> Data shown:
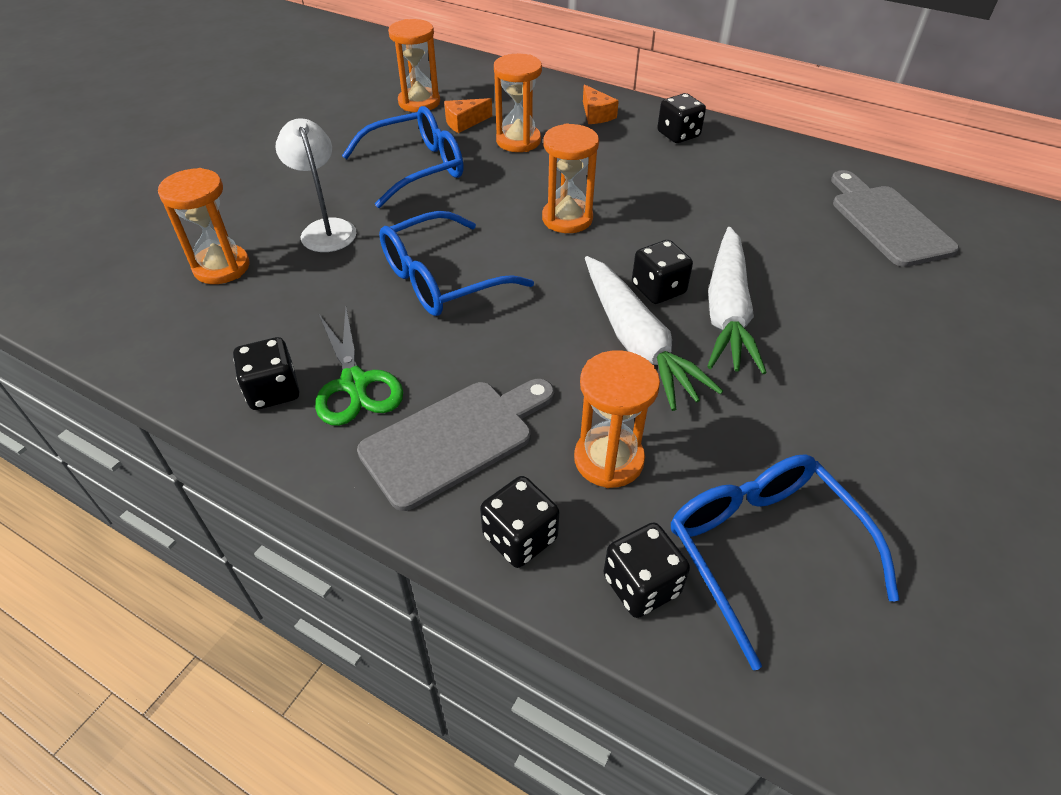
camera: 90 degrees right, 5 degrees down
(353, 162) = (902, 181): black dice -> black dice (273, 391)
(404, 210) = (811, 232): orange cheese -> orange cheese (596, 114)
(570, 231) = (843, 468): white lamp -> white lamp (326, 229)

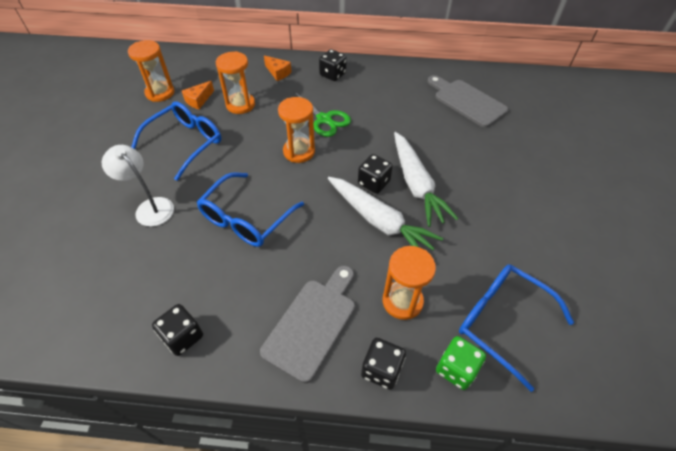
camera: 25 degrees left, 5 degrees up
(221, 267) = (93, 260): orange hourglass -> none
(354, 383) = (232, 310): green scissors -> green scissors (324, 119)
(641, 585) = (456, 369): black dice -> green dice

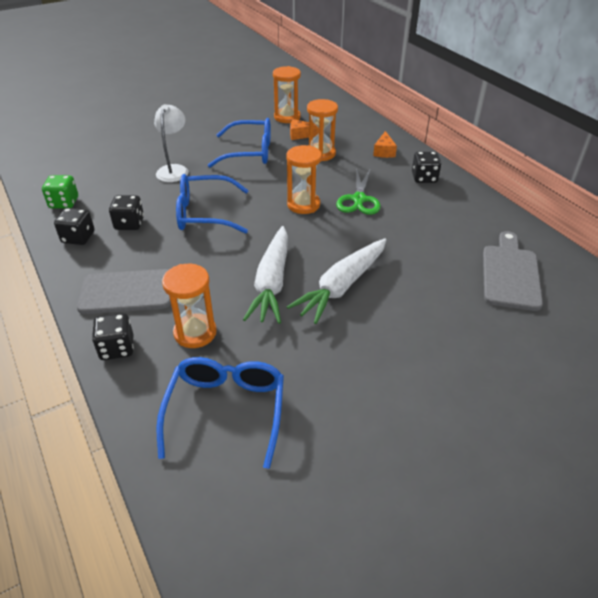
camera: 55 degrees right, 10 degrees down
(373, 183) = (314, 260): black dice -> black dice (129, 224)
(456, 369) = (149, 396): green dice -> green dice (64, 203)

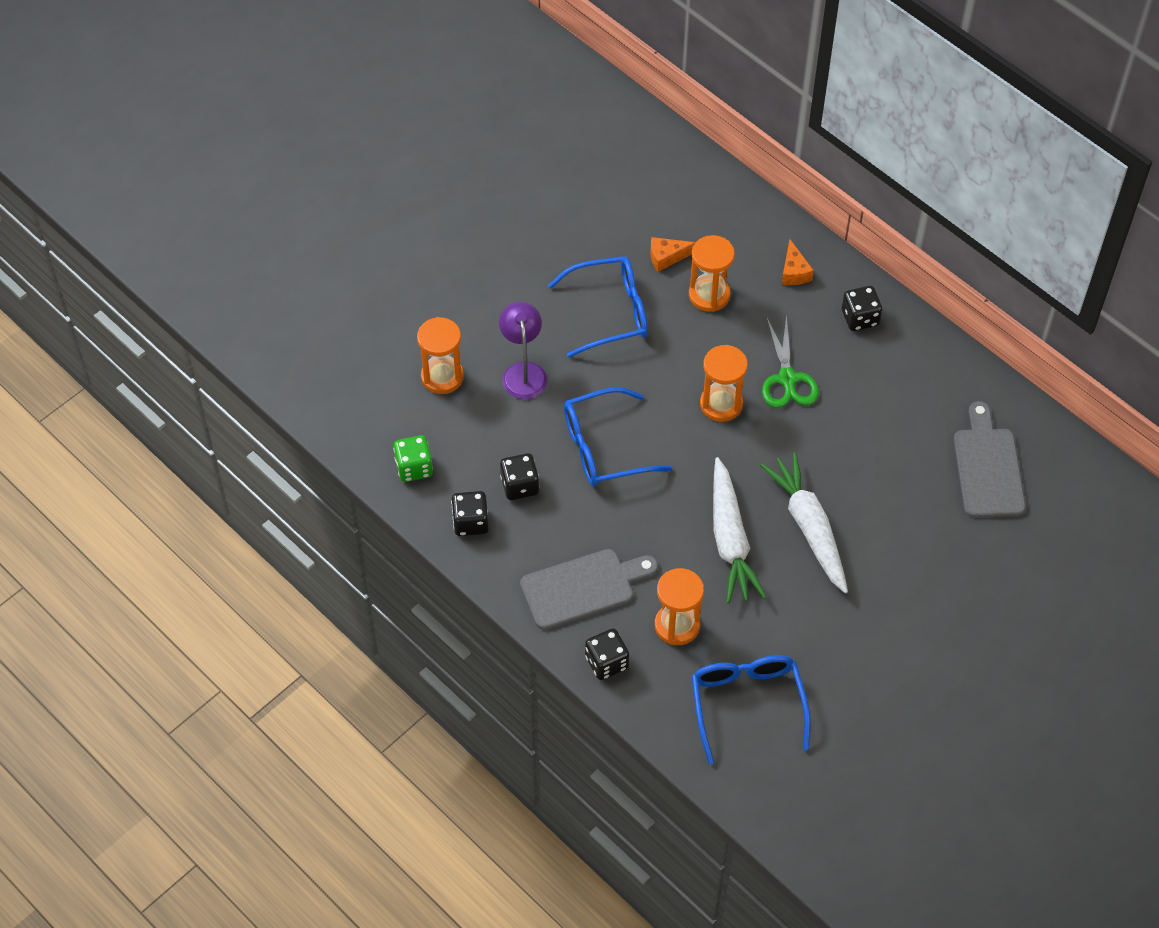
camera: 15 degrees left, 15 degrees up
(174, 170) = (523, 372): white lamp -> purple lamp
(287, 117) = (631, 217): orange hourglass -> orange hourglass (442, 377)
(342, 286) = (809, 527): white carrot -> white carrot turned 135 degrees clockwise

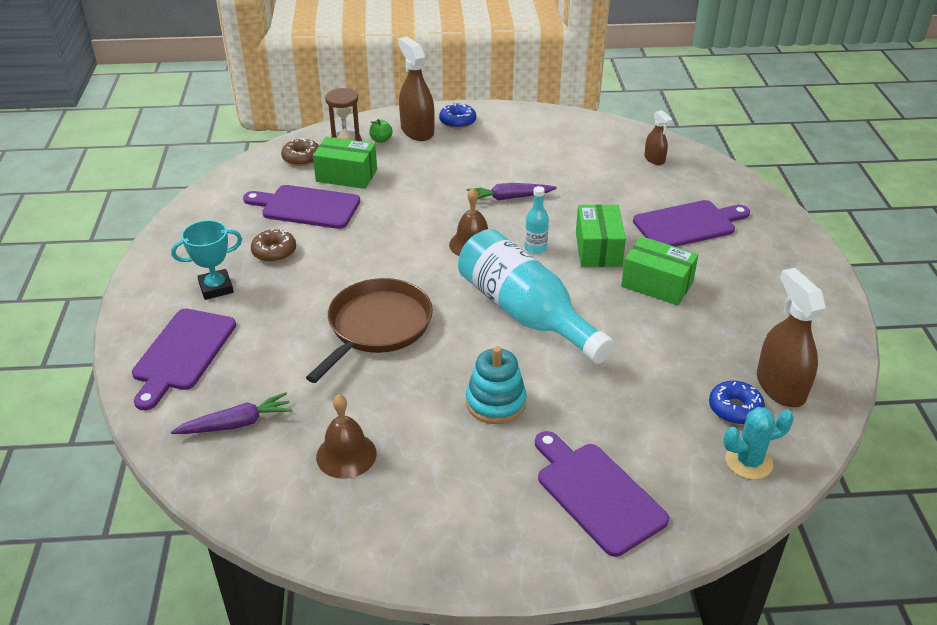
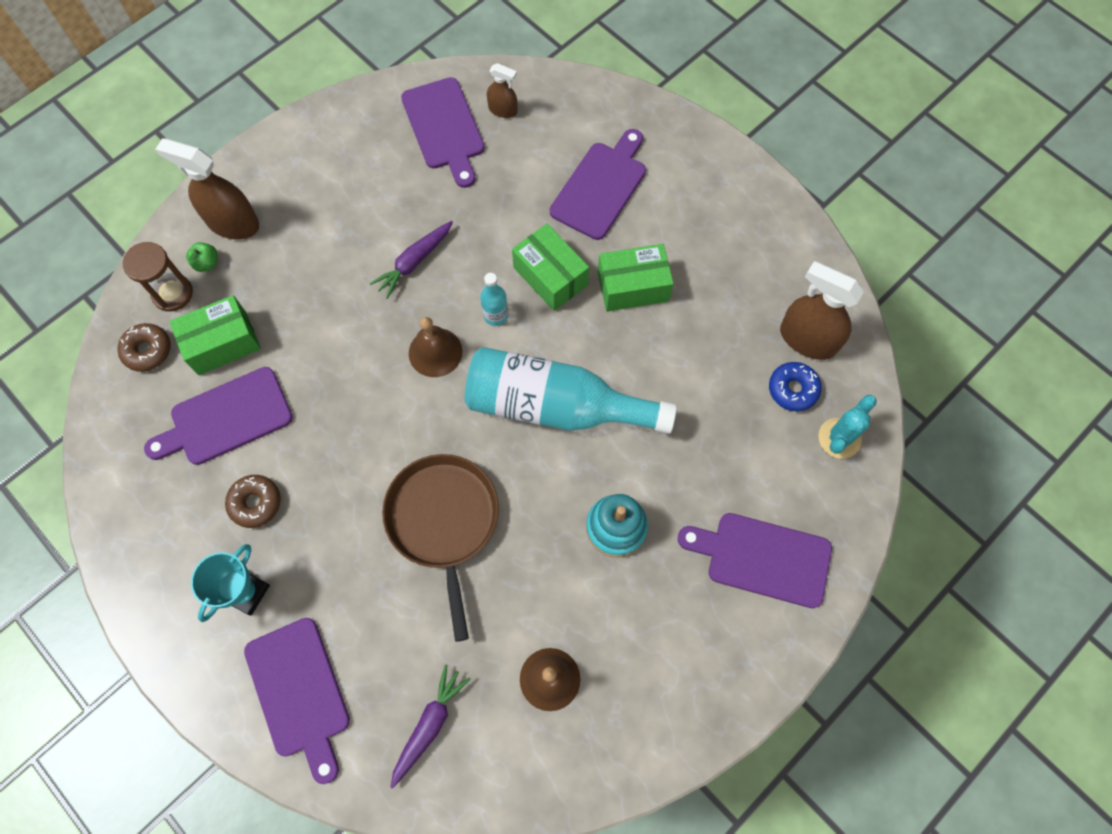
camera: 40 degrees left, 30 degrees up
(457, 121) = (262, 179): blue donut -> none
(603, 150) = (444, 128): none -> purple cutting board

> What to work on: All lines above between the line that contains "camera: 55 degrees right, 10 degrees down" and the last line of the entries, both included, must be transcribed exactly. No pictures are to appear.

> Result:
camera: 55 degrees right, 10 degrees down
(373, 183) = (314, 260): black dice -> black dice (129, 224)
(456, 369) = (149, 396): green dice -> green dice (64, 203)

camera: 15 degrees left, 15 degrees up
(174, 170) = (523, 372): white lamp -> purple lamp
(287, 117) = (631, 217): orange hourglass -> orange hourglass (442, 377)
(342, 286) = (809, 527): white carrot -> white carrot turned 135 degrees clockwise

camera: 40 degrees left, 30 degrees up
(457, 121) = (262, 179): blue donut -> none
(603, 150) = (444, 128): none -> purple cutting board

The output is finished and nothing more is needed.